* _Exercise_
Which lines in the records contain the string "kern"? Pick out each of those lines and copy it in full.

* _Extracted material_
>>>>

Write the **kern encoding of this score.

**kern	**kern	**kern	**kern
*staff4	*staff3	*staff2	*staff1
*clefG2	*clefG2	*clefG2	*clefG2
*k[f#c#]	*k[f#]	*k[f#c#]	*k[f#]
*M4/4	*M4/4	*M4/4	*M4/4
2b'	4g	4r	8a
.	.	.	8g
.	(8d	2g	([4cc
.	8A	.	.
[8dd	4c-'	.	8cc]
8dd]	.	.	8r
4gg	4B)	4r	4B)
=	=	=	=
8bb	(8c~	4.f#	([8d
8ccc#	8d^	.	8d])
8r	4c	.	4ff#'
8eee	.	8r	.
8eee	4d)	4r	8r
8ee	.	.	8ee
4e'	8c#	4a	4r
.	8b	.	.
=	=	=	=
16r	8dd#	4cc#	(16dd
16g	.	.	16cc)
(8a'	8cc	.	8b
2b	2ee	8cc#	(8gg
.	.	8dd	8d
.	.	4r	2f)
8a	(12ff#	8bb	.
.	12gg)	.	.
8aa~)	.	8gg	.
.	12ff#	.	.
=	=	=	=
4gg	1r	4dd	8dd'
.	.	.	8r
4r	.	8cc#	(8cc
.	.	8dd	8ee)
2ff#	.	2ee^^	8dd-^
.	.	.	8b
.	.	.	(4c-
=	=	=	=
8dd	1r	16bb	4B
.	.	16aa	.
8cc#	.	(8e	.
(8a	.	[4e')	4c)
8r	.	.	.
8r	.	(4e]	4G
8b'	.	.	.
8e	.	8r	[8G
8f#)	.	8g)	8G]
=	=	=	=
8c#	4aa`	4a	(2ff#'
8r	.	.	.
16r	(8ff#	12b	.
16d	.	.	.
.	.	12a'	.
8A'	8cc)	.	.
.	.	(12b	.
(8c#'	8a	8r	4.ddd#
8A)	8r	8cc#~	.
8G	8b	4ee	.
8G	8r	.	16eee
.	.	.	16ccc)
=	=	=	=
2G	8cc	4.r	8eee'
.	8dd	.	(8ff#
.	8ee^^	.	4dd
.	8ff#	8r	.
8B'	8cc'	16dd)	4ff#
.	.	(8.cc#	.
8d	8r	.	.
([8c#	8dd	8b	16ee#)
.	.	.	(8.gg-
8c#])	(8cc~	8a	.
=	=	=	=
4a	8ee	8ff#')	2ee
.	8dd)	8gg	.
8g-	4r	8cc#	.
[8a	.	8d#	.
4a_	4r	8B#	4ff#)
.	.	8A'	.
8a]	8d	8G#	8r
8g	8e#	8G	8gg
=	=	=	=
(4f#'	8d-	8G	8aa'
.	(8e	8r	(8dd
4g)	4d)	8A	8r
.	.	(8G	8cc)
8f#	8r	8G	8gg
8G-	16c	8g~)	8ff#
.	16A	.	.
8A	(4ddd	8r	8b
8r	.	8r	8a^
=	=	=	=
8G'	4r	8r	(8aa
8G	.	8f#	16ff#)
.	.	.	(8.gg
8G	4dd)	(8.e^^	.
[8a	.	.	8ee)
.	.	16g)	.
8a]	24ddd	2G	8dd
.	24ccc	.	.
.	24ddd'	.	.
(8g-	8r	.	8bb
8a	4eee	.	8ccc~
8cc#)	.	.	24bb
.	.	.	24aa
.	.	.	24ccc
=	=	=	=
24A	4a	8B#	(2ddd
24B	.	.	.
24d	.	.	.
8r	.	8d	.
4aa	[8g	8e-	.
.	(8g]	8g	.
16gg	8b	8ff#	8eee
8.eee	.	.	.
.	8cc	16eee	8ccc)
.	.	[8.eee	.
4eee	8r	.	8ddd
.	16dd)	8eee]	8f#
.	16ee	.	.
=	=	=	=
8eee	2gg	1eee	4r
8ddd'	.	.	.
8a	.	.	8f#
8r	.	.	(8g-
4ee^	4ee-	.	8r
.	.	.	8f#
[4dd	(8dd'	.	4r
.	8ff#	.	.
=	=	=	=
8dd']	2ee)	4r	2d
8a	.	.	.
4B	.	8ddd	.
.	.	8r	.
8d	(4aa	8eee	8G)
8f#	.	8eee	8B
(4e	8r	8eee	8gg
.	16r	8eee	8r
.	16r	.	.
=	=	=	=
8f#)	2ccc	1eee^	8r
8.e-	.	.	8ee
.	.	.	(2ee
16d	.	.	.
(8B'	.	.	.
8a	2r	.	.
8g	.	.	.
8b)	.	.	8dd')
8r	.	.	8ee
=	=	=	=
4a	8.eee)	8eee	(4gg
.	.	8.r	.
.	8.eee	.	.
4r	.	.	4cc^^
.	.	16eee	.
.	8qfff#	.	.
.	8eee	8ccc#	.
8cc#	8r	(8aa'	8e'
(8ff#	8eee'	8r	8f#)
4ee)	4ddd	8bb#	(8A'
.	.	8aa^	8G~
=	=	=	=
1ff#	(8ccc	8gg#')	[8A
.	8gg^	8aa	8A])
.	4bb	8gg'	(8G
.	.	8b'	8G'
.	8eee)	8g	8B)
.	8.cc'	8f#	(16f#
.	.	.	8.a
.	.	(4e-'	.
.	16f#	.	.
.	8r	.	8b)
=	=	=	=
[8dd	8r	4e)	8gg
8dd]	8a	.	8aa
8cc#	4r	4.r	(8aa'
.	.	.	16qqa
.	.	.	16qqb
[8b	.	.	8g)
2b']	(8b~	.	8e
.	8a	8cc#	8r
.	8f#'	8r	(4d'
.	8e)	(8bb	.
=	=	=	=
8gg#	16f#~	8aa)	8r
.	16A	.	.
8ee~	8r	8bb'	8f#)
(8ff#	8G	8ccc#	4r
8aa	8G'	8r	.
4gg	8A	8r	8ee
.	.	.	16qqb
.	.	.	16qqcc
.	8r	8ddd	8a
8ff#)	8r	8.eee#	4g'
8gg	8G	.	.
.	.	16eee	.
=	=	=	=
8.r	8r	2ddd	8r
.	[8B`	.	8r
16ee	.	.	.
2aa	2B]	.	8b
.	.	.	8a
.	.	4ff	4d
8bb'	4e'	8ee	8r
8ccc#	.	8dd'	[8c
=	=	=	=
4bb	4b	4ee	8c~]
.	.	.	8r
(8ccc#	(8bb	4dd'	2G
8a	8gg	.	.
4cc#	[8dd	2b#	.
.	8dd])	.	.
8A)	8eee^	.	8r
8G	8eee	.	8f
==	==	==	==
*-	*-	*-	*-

<<<<

* _Exercise answer_
Write the **kern encoding of this score.
**kern	**kern	**kern	**kern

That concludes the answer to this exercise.